Provided data =>
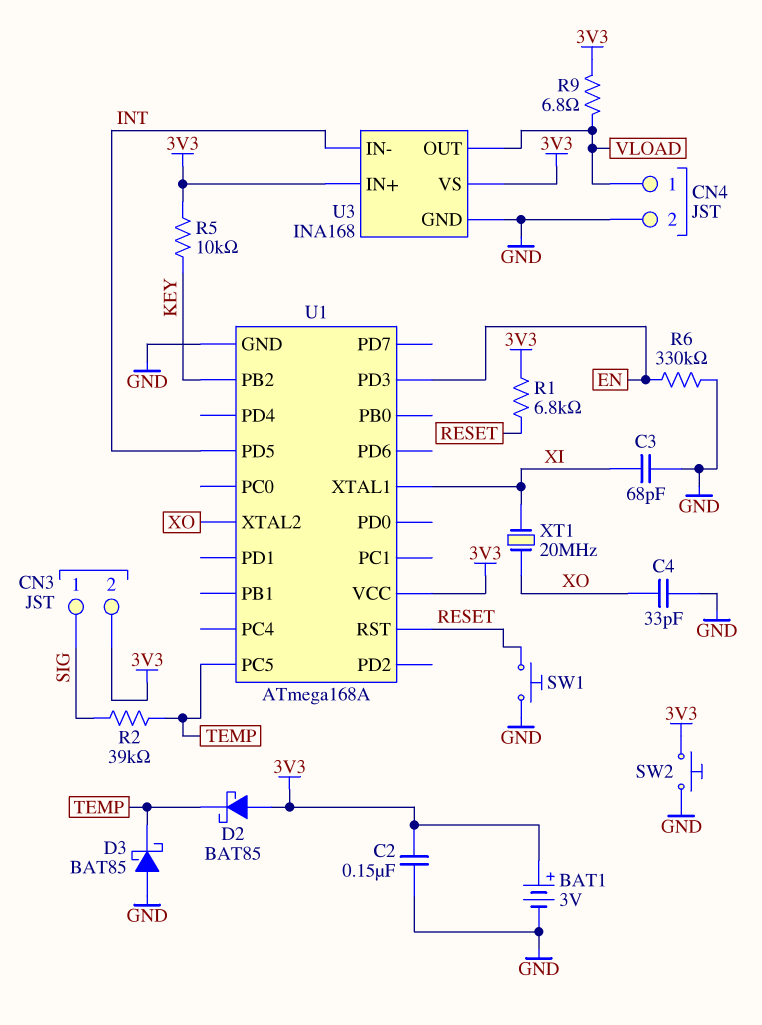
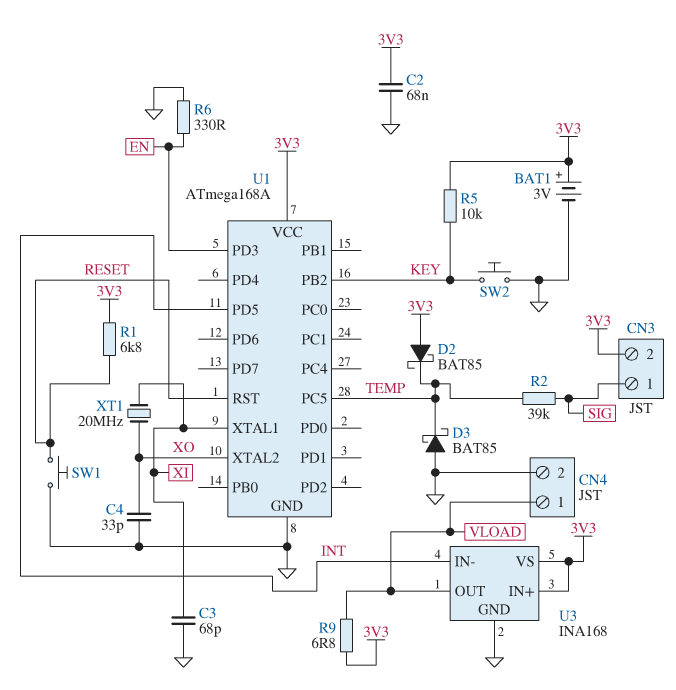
C2: 150nF (3V3, GND) -> 68nF (3V3, GND)
R6: 330k (EN, GND) -> 330 (EN, GND)
SW2: button (3V3, GND) -> button (GND, KEY)

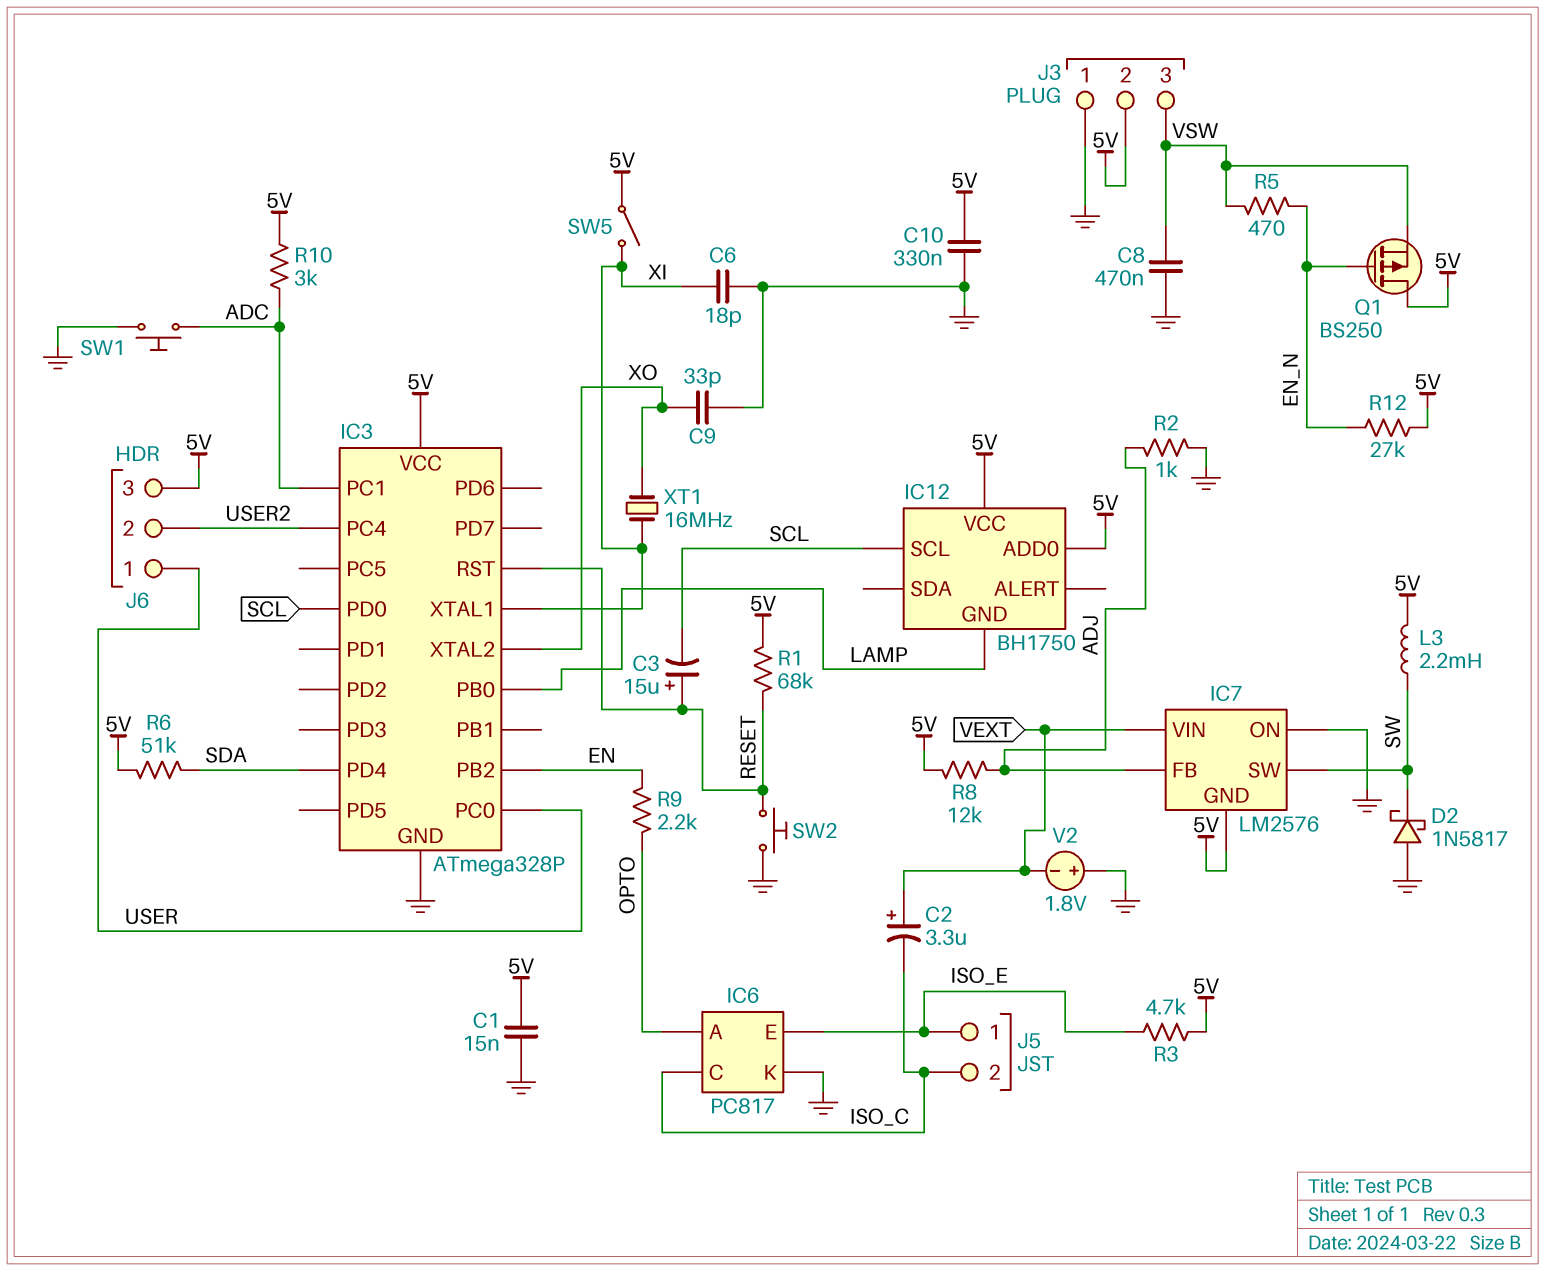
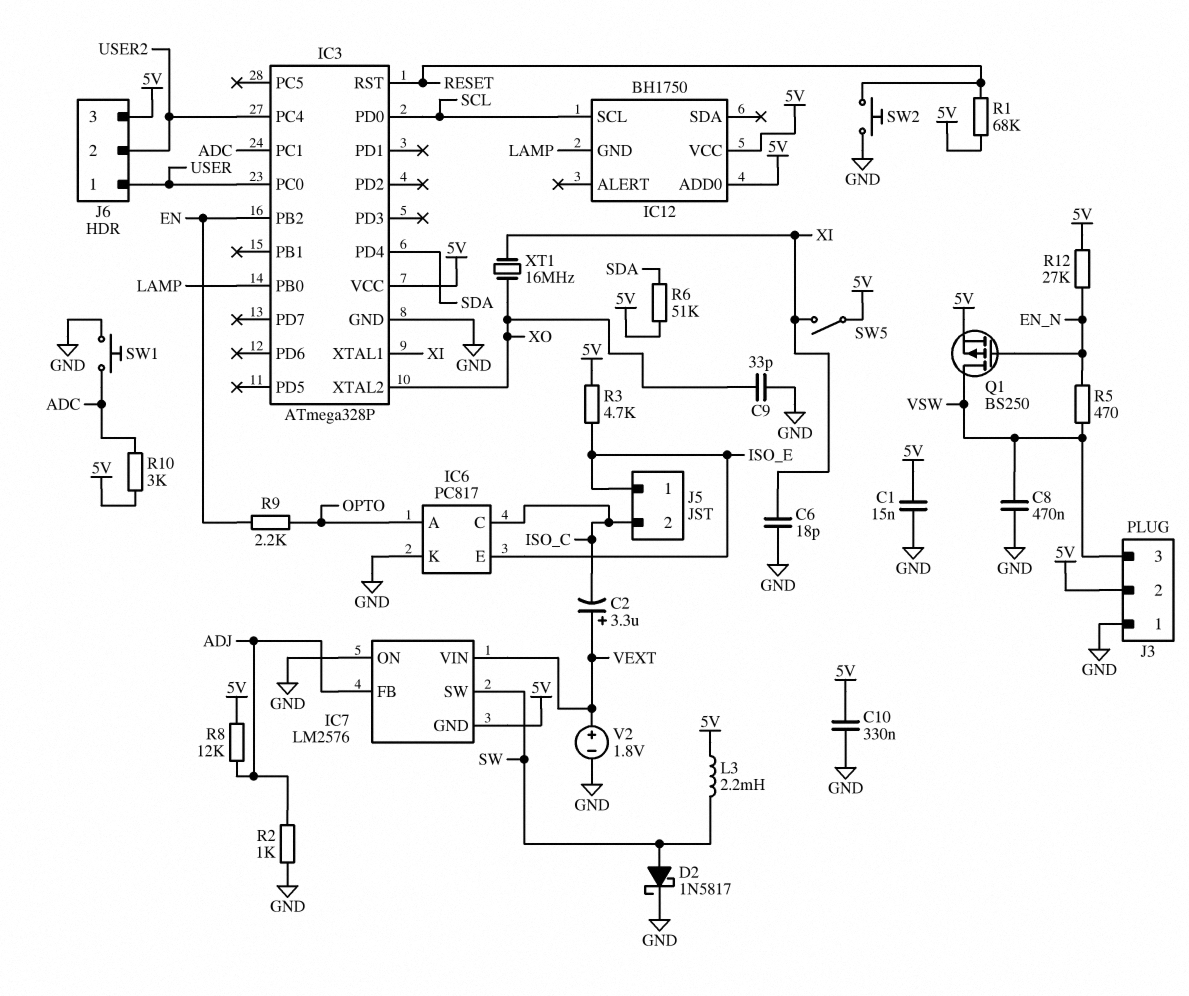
C3: 15uF (plus RESET, minus SCL) -> none
D2: schottky 1N5817 (A GND, K SW) -> schottky 1N5817 (A SW, K GND)
Q1: PMOS BS250 (G EN_N, D 5V, S VSW) -> PMOS BS250 (G EN_N, D VSW, S 5V)
V2: 1.8V (plus GND, minus VEXT) -> 1.8V (plus VEXT, minus GND)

Your task => Return every entry word for word, minus the pictures.

Output =>
C2: 150nF (3V3, GND) -> 68nF (3V3, GND)
R6: 330k (EN, GND) -> 330 (EN, GND)
SW2: button (3V3, GND) -> button (GND, KEY)

C3: 15uF (plus RESET, minus SCL) -> none
D2: schottky 1N5817 (A GND, K SW) -> schottky 1N5817 (A SW, K GND)
Q1: PMOS BS250 (G EN_N, D 5V, S VSW) -> PMOS BS250 (G EN_N, D VSW, S 5V)
V2: 1.8V (plus GND, minus VEXT) -> 1.8V (plus VEXT, minus GND)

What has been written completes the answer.